● **About this exercise**
Please repeat the lines below exactly. Begin with the line containing "R9: 1.5k (AGND, PROG) -> 1.5k (MOSI, PROG)" and go on through the line containing "TP3: test point (IC3/UD+) -> none".

[Records excerpted from a collection]
○ ○ ○ ○ ○
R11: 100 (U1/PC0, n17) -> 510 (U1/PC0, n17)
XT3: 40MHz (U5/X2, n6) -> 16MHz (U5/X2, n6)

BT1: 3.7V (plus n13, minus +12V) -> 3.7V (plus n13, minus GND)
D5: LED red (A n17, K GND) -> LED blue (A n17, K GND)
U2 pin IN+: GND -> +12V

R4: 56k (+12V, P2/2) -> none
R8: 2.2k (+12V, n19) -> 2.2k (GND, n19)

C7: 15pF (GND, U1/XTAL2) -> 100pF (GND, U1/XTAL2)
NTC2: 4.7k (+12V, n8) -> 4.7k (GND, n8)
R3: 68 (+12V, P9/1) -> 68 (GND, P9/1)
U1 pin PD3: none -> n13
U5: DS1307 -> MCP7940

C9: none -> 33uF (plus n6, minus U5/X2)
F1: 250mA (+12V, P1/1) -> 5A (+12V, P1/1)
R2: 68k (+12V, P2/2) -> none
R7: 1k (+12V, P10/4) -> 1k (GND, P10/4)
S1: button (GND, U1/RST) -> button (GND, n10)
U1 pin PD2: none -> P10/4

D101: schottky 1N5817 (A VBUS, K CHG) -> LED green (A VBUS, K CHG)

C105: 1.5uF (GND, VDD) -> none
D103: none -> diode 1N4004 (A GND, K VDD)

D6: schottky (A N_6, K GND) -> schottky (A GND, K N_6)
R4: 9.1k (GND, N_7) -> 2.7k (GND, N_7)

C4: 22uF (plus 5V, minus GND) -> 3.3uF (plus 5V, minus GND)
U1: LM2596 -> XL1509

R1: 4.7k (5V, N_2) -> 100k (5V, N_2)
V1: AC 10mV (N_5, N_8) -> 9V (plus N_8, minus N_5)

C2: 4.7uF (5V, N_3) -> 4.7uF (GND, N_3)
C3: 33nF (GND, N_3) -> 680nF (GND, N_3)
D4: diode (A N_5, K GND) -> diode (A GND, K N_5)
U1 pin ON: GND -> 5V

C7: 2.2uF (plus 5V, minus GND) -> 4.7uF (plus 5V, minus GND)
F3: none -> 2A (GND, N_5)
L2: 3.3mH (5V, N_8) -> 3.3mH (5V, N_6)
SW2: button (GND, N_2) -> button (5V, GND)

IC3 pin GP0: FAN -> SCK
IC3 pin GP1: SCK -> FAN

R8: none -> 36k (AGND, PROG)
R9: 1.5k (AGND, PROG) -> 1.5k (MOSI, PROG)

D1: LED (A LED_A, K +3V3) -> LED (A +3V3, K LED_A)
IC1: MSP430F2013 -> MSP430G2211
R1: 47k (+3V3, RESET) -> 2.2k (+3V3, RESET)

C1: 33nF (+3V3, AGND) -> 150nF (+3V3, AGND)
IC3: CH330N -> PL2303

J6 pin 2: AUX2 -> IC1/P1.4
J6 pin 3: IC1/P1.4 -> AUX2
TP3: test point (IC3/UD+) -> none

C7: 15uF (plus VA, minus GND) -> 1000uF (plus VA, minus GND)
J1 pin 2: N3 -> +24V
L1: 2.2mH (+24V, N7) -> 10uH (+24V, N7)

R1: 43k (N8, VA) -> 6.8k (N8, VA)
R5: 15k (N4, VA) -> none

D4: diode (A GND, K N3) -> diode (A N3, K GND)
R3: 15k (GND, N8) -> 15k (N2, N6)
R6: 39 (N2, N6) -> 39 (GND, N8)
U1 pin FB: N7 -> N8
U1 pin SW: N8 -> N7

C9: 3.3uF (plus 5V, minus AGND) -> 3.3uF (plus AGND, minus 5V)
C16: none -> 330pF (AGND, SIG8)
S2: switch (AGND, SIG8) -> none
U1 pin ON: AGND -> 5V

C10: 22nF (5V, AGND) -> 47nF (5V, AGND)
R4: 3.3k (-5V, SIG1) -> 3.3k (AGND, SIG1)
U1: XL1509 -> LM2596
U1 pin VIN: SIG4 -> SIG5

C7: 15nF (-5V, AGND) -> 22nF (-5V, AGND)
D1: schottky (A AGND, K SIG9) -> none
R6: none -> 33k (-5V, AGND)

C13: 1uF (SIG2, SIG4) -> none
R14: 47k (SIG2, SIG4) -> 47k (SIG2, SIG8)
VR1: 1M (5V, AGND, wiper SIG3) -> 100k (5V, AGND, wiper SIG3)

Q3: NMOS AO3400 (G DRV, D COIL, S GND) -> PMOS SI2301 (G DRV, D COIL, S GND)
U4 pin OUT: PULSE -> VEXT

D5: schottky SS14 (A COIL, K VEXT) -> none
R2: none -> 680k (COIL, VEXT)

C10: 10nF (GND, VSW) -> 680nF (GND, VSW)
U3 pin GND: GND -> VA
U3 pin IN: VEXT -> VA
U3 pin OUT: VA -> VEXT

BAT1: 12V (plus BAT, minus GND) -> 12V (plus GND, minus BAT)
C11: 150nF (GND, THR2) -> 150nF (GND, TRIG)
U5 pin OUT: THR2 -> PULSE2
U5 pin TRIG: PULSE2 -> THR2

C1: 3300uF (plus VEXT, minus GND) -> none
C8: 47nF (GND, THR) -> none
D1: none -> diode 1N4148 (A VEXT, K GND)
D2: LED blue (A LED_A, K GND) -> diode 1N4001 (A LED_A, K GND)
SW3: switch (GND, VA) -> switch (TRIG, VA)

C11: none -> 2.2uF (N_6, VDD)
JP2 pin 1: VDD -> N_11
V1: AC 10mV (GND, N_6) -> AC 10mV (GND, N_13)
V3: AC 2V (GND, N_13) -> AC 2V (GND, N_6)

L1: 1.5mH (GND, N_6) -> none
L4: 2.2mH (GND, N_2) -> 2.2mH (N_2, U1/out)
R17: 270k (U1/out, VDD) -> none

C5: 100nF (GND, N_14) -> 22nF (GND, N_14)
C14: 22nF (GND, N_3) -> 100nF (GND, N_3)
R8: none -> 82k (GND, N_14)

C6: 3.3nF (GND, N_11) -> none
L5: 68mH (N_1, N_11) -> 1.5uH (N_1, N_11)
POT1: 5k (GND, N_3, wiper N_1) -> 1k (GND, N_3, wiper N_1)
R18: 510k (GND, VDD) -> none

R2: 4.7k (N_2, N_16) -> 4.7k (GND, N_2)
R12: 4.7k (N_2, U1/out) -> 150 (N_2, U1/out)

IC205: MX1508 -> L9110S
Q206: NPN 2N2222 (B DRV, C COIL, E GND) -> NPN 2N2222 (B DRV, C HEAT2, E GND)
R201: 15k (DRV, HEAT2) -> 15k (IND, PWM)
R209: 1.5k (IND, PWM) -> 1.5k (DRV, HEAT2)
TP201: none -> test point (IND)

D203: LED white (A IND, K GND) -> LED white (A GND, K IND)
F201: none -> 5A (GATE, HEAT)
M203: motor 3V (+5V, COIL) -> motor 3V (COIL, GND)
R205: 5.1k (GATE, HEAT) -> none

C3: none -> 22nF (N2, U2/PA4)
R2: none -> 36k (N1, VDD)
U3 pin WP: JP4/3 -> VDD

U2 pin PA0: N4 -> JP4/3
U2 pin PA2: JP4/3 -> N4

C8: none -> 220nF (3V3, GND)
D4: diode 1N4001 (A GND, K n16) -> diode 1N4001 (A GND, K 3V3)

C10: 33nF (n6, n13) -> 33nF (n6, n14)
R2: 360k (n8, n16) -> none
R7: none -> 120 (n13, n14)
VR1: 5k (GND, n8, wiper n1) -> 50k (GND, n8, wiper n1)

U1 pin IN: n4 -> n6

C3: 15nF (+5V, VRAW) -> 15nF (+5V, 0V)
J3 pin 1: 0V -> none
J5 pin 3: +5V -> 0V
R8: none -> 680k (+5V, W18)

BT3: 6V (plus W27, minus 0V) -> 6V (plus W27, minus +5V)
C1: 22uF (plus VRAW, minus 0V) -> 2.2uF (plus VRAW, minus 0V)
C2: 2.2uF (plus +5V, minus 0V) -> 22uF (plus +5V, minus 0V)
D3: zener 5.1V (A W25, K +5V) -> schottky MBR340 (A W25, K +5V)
○ ○ ○ ○ ○
● **Result below**
R9: 1.5k (AGND, PROG) -> 1.5k (MOSI, PROG)

D1: LED (A LED_A, K +3V3) -> LED (A +3V3, K LED_A)
IC1: MSP430F2013 -> MSP430G2211
R1: 47k (+3V3, RESET) -> 2.2k (+3V3, RESET)

C1: 33nF (+3V3, AGND) -> 150nF (+3V3, AGND)
IC3: CH330N -> PL2303

J6 pin 2: AUX2 -> IC1/P1.4
J6 pin 3: IC1/P1.4 -> AUX2
TP3: test point (IC3/UD+) -> none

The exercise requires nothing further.